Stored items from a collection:

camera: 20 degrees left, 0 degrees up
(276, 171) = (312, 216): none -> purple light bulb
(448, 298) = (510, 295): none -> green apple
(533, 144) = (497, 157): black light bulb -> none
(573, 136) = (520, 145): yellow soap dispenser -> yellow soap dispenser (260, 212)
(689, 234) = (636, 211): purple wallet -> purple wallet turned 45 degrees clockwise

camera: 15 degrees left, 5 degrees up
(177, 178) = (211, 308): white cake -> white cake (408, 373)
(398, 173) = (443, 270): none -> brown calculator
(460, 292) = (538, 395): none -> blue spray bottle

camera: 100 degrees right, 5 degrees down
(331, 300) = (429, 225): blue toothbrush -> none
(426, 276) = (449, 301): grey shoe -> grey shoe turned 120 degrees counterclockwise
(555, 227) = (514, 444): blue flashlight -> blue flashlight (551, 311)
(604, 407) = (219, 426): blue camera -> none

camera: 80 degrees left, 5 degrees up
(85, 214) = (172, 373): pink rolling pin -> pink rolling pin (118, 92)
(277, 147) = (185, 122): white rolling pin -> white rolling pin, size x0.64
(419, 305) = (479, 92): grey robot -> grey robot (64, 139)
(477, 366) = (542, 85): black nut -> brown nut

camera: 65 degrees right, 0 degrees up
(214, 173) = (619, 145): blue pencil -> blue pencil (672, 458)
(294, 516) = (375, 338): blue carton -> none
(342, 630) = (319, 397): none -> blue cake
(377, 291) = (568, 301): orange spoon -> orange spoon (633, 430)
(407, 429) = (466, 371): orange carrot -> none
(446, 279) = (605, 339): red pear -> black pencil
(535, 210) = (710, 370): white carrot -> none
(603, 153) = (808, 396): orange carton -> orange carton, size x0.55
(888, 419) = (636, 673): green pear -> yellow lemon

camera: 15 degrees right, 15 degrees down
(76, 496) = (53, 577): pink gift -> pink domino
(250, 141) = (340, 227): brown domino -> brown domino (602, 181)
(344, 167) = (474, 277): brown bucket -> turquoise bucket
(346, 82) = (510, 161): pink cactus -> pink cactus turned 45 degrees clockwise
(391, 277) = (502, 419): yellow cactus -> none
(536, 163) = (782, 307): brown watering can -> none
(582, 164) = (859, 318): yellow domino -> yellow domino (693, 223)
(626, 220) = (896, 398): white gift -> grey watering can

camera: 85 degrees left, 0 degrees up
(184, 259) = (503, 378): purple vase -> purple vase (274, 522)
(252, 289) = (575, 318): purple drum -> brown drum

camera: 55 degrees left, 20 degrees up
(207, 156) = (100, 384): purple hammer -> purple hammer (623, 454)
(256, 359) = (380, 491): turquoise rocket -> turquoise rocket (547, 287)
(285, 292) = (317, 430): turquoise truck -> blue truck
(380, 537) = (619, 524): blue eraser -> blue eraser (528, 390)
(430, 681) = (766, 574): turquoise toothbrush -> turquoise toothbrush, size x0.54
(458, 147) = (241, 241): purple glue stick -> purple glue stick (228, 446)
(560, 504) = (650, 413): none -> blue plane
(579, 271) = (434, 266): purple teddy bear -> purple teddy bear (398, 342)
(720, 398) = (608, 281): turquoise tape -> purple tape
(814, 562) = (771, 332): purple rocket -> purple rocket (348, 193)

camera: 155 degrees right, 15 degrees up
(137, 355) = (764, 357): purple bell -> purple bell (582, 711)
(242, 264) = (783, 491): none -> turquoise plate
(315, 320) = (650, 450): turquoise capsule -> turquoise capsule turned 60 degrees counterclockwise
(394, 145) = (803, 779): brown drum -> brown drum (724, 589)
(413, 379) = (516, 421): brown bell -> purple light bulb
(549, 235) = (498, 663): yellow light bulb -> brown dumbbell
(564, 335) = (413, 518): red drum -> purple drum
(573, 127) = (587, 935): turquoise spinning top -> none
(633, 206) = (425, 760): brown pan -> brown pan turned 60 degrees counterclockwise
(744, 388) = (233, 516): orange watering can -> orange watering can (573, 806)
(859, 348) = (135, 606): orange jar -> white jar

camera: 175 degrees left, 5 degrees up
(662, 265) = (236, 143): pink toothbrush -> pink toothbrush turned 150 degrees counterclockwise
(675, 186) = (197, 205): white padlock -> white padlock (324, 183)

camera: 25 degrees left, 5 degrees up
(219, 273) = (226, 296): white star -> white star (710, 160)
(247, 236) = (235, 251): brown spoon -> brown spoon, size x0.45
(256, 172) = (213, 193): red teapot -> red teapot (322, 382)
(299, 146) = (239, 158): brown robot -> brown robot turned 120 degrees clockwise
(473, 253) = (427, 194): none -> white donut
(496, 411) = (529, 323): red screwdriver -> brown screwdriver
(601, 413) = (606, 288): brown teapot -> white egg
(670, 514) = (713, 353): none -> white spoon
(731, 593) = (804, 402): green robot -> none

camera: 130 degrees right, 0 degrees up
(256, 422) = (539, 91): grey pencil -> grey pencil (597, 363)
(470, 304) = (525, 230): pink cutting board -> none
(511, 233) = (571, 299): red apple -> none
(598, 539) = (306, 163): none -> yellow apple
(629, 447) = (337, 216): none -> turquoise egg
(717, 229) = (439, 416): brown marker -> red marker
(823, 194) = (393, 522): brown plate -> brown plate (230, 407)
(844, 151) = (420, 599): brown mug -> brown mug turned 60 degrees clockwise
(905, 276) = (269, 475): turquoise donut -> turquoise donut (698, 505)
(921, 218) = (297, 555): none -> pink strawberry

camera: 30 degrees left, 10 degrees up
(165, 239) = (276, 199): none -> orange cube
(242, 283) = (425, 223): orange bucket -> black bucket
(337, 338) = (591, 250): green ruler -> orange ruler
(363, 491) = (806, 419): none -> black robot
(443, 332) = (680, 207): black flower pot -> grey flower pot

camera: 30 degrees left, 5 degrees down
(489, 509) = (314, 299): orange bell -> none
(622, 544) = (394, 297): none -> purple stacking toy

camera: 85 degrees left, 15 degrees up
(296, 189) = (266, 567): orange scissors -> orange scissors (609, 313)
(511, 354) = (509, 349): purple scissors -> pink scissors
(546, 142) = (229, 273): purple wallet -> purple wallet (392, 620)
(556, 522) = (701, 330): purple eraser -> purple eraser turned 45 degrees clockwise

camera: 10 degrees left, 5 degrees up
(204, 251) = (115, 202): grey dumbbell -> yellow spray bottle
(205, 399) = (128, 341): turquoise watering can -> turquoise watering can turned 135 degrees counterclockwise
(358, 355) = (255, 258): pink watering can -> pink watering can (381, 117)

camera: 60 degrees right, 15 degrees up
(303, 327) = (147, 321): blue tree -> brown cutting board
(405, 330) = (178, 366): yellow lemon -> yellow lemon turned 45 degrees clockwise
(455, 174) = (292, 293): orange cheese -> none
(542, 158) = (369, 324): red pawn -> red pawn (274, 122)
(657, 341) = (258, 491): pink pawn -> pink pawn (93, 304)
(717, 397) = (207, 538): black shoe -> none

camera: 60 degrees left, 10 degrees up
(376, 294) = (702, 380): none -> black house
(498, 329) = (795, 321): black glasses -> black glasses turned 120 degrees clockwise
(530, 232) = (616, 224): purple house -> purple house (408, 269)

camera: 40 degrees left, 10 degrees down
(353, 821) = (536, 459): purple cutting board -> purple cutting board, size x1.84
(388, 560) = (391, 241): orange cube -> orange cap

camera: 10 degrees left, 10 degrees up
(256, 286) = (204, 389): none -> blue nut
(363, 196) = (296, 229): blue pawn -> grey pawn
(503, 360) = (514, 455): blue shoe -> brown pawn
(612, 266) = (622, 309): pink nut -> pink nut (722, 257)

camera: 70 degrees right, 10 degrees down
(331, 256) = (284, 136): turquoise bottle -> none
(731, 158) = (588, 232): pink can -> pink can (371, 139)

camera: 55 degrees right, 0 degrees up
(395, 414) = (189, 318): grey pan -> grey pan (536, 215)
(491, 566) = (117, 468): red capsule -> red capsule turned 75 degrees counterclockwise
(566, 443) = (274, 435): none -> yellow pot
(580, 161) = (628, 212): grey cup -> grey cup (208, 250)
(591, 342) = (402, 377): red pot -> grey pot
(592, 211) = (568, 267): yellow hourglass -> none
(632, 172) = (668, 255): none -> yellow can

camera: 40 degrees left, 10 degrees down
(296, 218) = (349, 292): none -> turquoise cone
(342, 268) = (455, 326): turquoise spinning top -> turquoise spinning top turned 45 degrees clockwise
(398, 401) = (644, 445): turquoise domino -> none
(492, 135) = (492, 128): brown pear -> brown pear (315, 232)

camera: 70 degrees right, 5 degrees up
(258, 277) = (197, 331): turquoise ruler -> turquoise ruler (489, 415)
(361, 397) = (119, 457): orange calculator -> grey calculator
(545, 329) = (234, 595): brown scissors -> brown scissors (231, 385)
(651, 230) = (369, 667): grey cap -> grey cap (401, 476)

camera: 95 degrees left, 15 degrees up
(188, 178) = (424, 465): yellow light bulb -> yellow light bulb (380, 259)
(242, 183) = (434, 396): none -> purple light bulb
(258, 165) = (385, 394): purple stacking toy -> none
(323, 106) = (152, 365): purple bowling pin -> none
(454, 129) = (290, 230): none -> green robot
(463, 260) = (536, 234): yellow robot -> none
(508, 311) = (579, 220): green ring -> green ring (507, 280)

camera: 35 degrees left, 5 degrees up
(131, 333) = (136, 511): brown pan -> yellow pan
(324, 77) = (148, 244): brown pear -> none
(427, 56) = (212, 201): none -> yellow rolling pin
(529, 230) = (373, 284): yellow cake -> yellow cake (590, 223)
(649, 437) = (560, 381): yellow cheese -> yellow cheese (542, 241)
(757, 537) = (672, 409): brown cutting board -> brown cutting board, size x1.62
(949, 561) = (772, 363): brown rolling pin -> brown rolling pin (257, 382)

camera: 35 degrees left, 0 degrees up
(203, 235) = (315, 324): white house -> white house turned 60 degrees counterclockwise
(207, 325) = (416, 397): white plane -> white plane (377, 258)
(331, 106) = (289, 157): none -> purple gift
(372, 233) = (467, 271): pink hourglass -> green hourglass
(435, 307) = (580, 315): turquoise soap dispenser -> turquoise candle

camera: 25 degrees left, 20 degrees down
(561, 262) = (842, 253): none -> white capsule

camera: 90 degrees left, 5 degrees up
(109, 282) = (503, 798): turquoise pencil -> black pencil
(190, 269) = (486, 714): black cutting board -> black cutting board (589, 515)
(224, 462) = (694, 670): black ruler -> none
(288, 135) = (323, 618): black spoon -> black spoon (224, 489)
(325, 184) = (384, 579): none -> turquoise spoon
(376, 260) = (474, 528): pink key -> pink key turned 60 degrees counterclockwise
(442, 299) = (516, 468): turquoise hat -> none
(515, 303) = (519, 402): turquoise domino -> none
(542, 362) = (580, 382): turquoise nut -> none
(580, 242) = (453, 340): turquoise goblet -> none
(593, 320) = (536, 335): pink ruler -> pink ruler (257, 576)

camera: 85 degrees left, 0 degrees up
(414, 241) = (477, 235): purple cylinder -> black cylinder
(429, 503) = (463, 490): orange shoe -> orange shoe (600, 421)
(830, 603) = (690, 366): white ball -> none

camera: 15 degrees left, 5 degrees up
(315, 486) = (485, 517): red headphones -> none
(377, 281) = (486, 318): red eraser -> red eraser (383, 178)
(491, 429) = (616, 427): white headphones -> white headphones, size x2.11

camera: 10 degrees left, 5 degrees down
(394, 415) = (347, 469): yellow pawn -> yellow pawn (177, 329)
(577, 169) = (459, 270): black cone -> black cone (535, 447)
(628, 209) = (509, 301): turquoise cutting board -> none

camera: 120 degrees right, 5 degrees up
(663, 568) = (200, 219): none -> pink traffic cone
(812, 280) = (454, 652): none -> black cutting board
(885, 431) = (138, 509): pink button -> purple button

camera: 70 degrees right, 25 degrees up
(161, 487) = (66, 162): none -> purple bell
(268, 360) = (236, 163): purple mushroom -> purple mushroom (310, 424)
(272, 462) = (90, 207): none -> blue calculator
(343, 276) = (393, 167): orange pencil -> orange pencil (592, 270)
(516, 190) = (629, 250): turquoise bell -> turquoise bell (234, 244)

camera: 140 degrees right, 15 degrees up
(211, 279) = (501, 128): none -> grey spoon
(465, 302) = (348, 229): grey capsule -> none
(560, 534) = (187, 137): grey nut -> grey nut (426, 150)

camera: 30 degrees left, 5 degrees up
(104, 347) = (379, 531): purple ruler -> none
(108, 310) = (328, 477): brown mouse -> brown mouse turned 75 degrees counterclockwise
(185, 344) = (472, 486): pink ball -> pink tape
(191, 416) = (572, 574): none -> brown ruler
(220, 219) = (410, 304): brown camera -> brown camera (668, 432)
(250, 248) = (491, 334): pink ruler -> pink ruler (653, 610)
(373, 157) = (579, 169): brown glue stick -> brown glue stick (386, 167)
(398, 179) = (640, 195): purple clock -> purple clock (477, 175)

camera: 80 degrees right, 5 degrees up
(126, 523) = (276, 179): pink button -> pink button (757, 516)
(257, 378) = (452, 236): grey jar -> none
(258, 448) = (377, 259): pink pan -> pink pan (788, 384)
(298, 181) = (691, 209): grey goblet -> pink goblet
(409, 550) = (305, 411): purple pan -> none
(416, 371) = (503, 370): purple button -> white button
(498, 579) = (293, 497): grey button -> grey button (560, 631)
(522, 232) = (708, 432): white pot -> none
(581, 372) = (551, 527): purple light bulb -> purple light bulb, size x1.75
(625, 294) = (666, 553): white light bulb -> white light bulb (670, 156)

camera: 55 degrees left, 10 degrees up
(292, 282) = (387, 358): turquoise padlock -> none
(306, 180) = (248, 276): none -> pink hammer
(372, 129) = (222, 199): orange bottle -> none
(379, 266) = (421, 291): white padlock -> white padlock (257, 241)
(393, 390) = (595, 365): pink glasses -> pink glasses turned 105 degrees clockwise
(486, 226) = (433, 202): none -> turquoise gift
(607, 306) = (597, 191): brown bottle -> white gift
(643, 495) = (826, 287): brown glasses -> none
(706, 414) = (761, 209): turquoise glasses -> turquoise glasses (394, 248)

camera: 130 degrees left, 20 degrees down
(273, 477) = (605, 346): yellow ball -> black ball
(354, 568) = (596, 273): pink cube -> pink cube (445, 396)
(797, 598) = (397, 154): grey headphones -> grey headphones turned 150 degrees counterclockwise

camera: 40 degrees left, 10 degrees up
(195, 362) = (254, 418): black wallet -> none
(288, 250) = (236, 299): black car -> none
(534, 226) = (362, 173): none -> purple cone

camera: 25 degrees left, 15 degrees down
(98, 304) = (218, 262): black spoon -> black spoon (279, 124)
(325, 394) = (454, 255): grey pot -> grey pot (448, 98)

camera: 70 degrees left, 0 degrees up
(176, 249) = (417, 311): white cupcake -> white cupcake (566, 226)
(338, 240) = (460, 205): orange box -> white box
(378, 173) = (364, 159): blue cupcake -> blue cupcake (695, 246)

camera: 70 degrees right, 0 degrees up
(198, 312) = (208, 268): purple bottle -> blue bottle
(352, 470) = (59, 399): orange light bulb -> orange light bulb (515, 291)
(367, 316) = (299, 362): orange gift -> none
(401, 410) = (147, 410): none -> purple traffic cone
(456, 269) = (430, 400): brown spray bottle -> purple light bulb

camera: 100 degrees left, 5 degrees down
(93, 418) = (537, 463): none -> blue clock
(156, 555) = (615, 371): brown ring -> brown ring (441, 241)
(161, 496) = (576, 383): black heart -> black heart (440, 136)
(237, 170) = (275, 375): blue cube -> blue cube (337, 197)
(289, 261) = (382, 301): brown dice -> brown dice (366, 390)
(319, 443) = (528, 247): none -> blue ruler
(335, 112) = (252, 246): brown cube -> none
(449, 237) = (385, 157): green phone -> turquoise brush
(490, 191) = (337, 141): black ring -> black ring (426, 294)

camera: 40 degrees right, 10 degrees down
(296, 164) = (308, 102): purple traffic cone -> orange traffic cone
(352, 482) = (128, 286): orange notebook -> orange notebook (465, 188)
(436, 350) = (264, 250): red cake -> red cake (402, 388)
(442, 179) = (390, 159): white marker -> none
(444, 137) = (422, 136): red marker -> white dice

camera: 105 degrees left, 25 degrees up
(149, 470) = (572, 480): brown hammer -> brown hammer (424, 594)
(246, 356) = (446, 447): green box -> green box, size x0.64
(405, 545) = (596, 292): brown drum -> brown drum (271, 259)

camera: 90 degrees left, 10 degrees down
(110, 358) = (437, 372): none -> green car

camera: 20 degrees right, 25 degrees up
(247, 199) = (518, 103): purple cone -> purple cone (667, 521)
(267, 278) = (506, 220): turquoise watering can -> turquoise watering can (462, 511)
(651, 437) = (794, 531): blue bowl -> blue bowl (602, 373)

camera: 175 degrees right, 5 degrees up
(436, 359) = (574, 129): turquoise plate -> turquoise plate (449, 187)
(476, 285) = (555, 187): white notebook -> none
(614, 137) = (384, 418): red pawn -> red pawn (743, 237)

**REQUIREMENT**
Each line of the records above that includes the string "carton" should be counted. Report the total alone.

**YOUR SOLUTION**
2